◆ **Exercise instructions**
Each line of the data below should be restated exactly, with images left out.
*** Opening of Data for processing ***
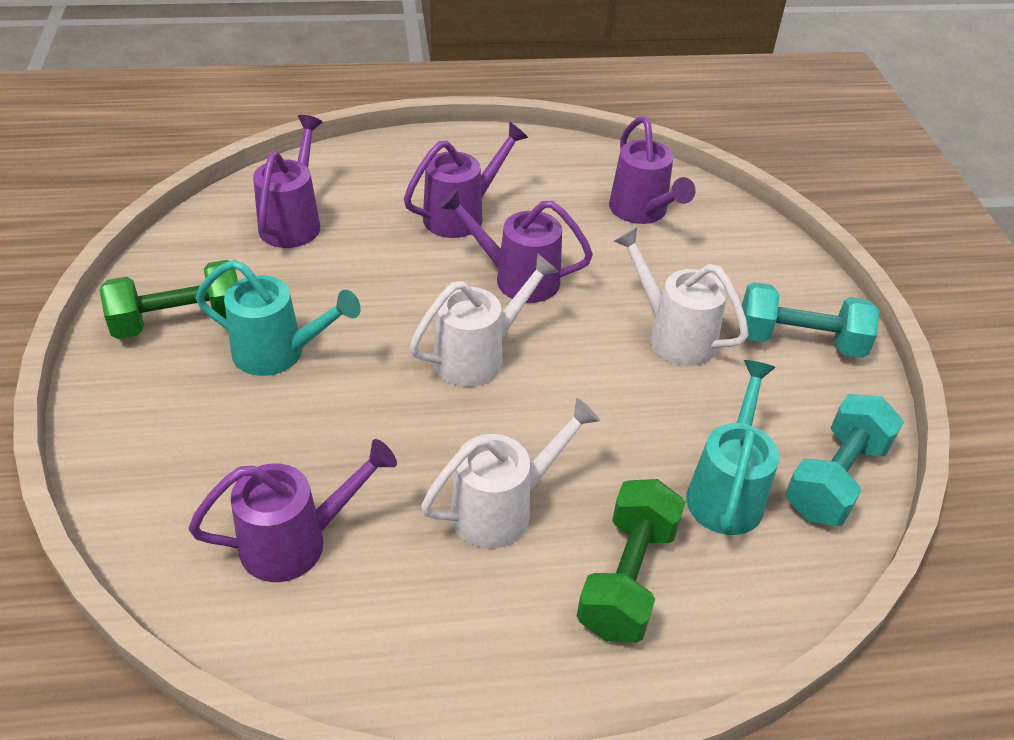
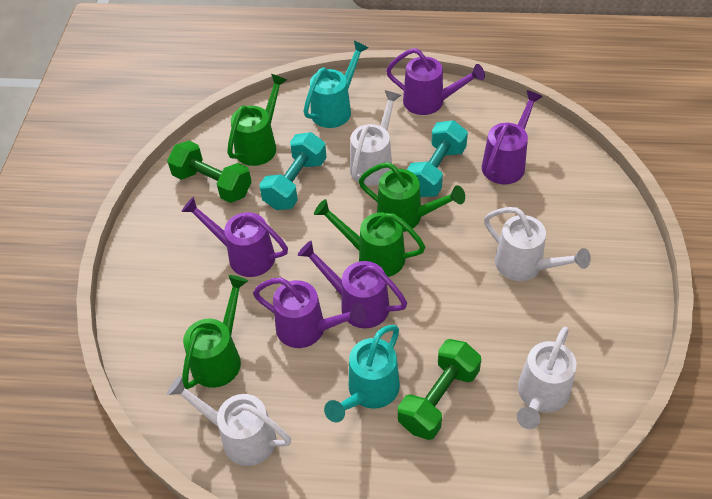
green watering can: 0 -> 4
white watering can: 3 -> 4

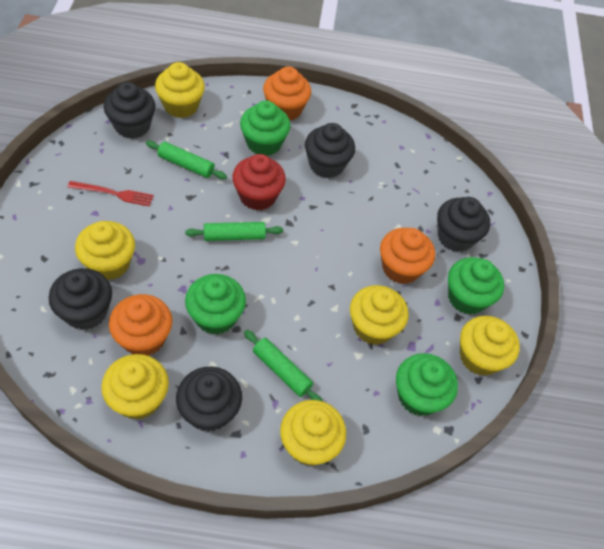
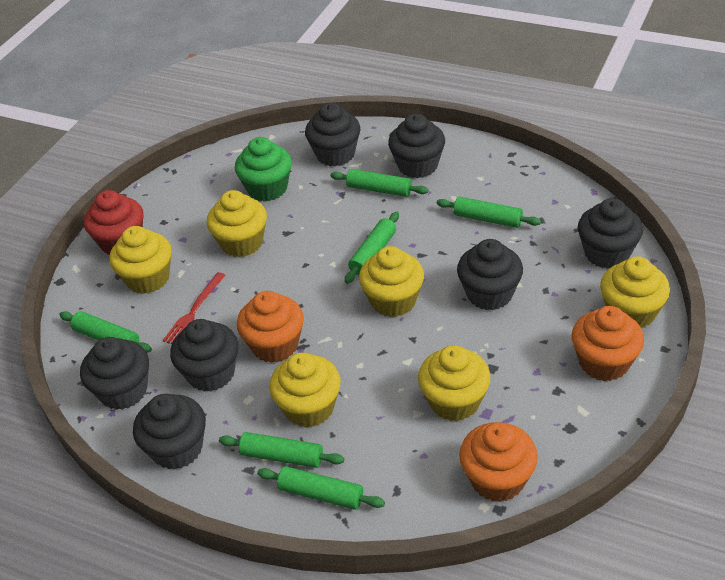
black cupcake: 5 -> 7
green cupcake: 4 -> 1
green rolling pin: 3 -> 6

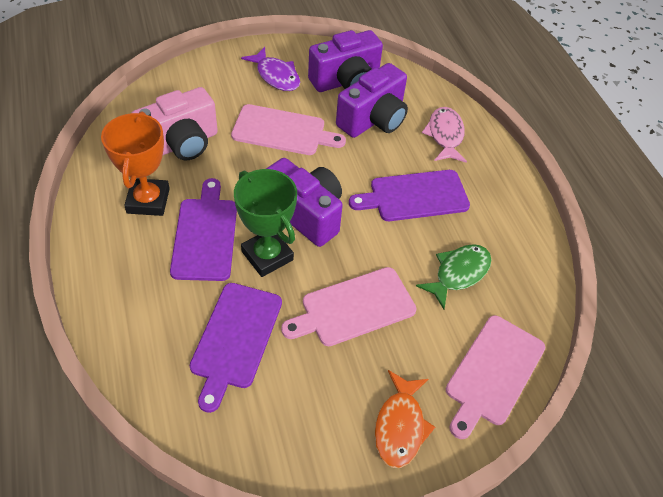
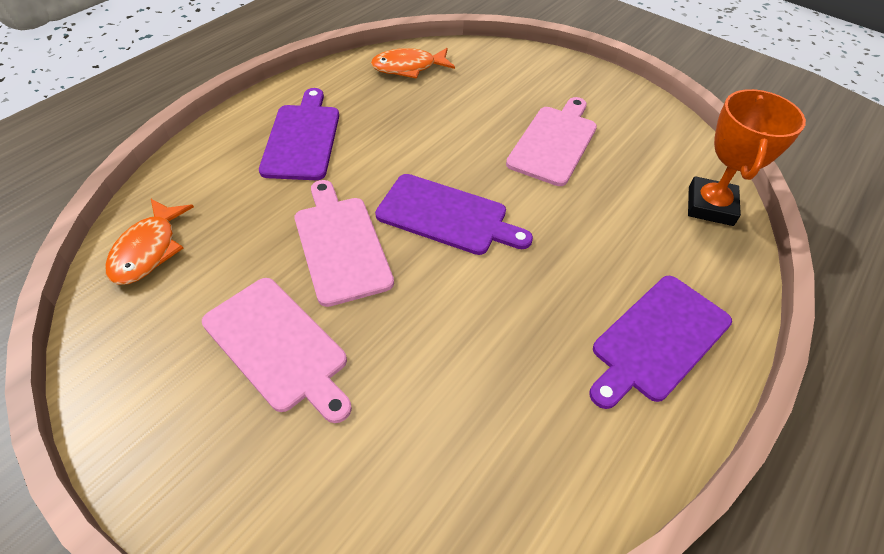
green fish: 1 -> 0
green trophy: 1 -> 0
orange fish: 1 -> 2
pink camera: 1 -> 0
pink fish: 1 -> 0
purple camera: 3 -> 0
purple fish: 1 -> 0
*** Close of Data for processing ***
◆ **Answer below**
green watering can: 0 -> 4
white watering can: 3 -> 4

black cupcake: 5 -> 7
green cupcake: 4 -> 1
green rolling pin: 3 -> 6

green fish: 1 -> 0
green trophy: 1 -> 0
orange fish: 1 -> 2
pink camera: 1 -> 0
pink fish: 1 -> 0
purple camera: 3 -> 0
purple fish: 1 -> 0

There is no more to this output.